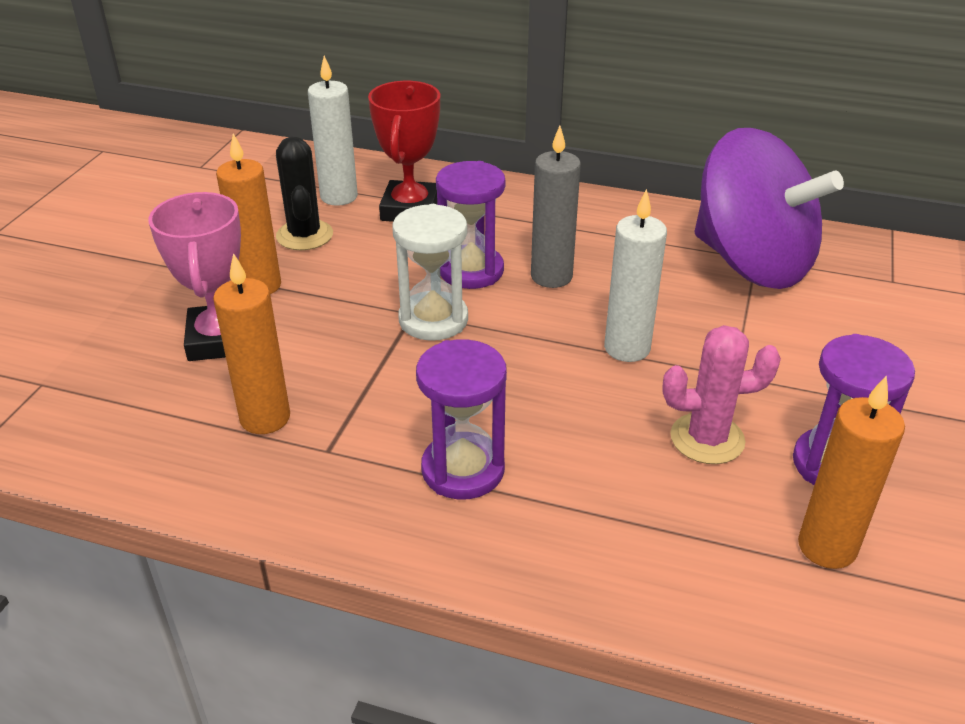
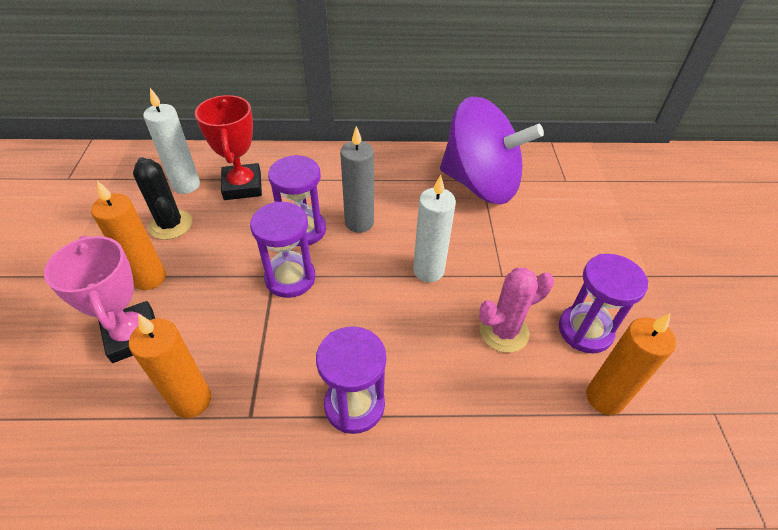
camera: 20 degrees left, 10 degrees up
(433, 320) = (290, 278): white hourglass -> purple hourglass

........

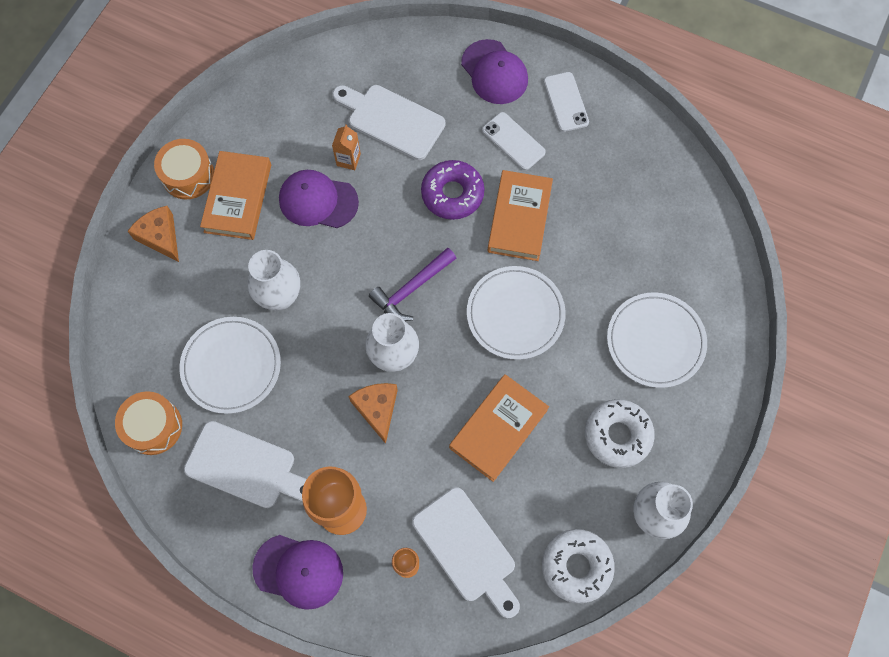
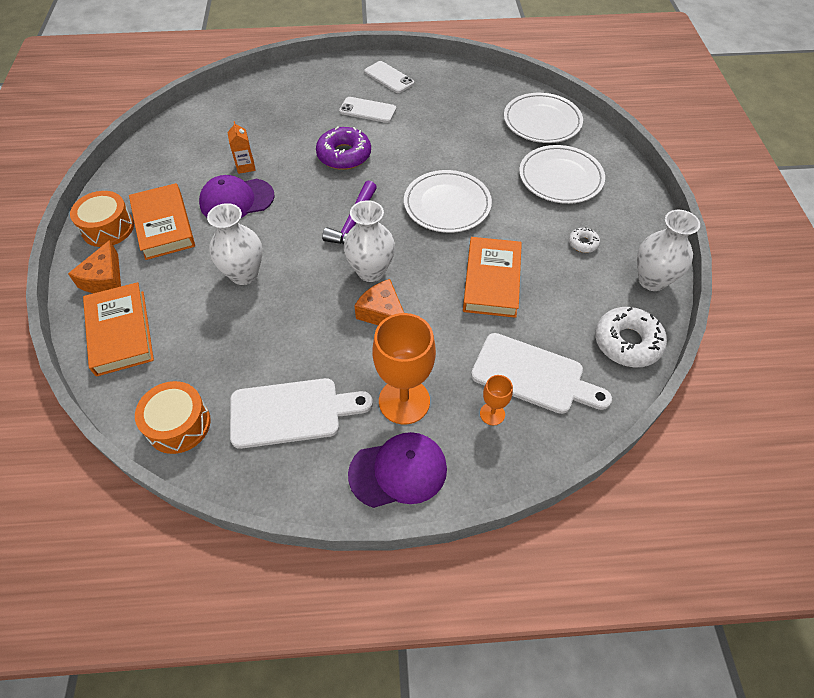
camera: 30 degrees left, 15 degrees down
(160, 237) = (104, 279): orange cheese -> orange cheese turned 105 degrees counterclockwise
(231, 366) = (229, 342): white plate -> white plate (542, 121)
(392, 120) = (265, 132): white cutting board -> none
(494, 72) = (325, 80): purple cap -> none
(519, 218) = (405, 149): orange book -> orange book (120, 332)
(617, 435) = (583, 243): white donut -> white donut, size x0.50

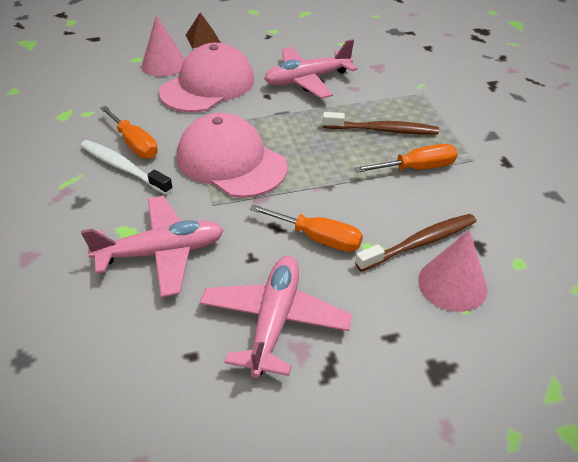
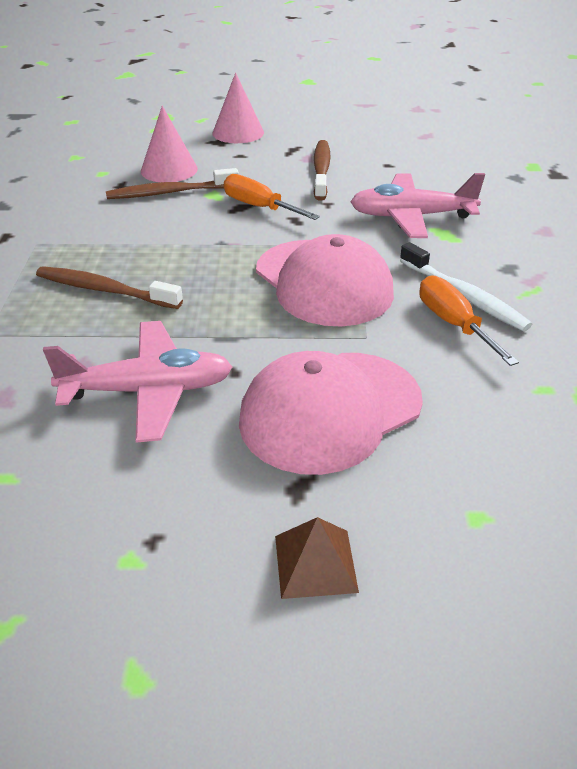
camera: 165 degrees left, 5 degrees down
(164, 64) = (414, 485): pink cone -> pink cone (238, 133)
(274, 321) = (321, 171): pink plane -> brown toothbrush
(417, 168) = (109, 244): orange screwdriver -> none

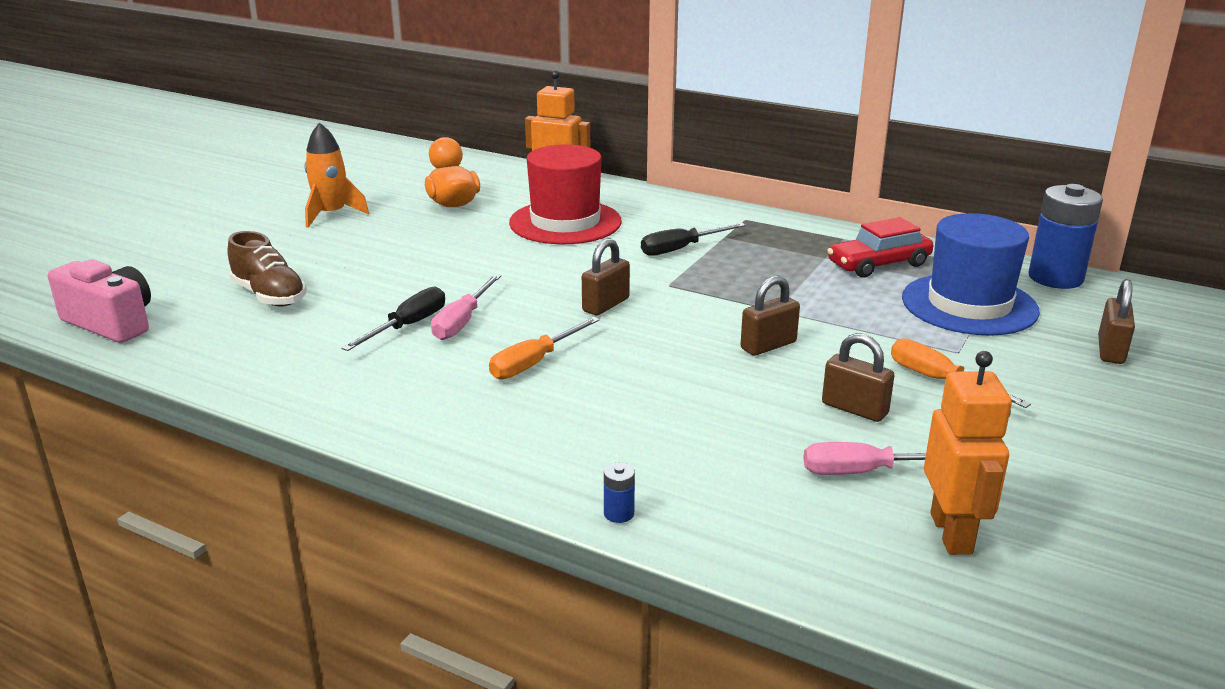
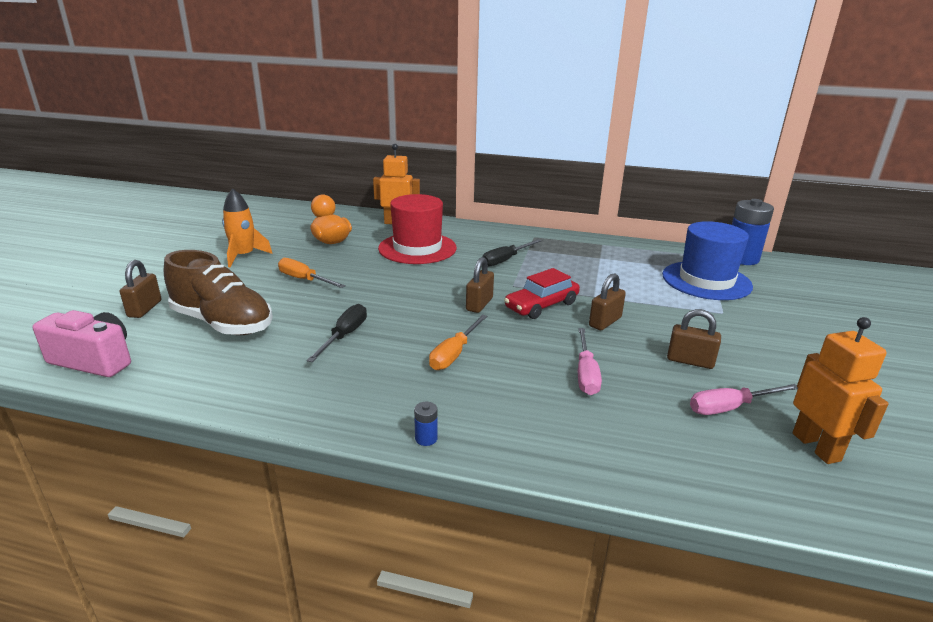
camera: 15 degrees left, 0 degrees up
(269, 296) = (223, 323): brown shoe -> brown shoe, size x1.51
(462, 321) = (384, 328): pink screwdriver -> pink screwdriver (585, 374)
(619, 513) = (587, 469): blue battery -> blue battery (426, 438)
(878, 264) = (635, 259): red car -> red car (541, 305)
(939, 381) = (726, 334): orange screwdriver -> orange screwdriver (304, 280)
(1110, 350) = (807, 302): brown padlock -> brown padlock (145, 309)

........

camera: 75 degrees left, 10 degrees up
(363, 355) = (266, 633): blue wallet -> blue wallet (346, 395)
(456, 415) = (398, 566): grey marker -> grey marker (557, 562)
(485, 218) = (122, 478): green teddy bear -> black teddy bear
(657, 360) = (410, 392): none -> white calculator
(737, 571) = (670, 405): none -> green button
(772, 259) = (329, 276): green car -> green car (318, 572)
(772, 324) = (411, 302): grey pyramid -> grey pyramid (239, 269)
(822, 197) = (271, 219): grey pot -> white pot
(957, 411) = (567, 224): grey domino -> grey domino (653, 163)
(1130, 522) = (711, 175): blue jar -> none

........

■ Your instructions ■
Each line holding "down" should be copied from the material above.

■ Solution for this problem ■
camera: 30 degrees left, 15 degrees down
camera: 165 degrees left, 5 degrees down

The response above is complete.